#### [REQUIRED ACTION]
Only lines that contain the word "turquoise" are to be returned from the data below.

#### [RECORDS SUPPLIED]
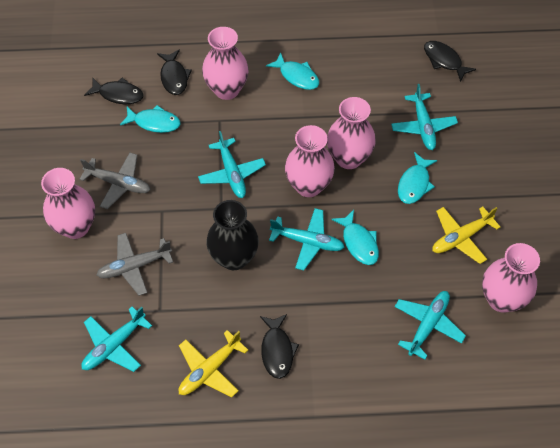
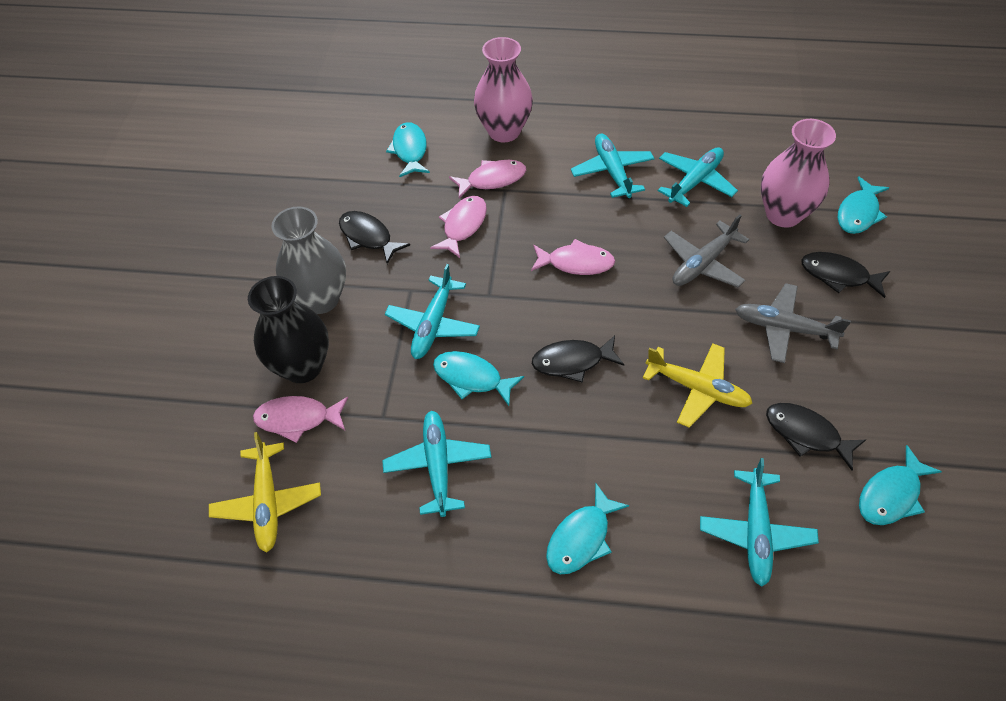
grey vase: 0 -> 1
pink fish: 0 -> 4
pink vase: 5 -> 2
turquoise fish: 4 -> 5

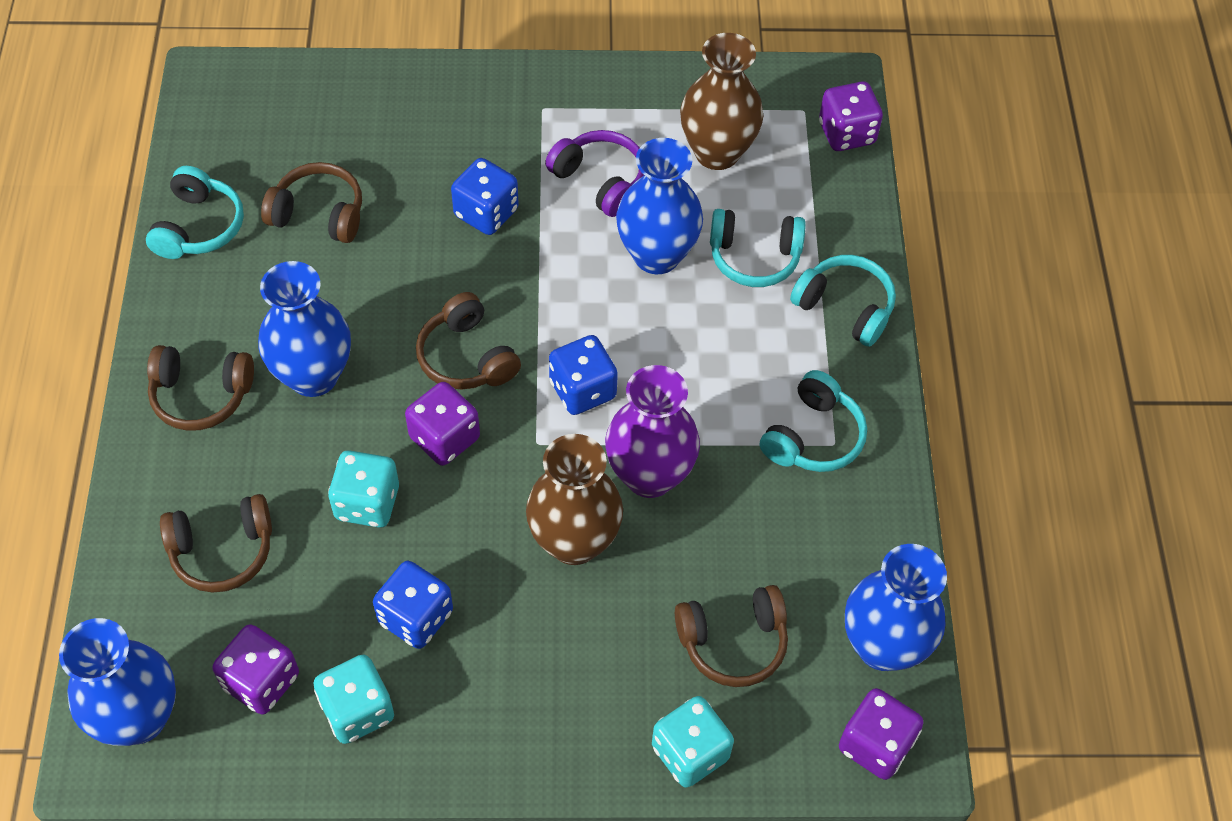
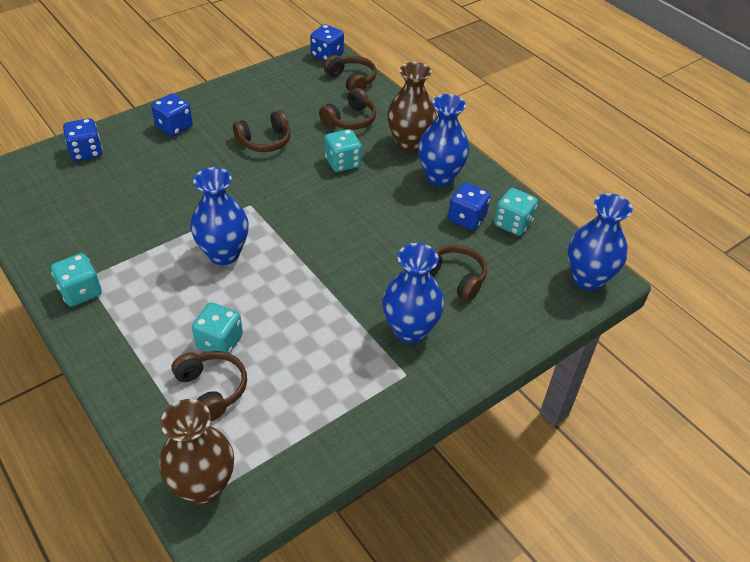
blue dice: 3 -> 4
purple dice: 4 -> 0
purple headphones: 1 -> 0
purple vase: 1 -> 0
turquoise dice: 3 -> 4
turquoise headphones: 4 -> 0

#### [WRITTEN SOLUTION]
turquoise fish: 4 -> 5
turquoise dice: 3 -> 4
turquoise headphones: 4 -> 0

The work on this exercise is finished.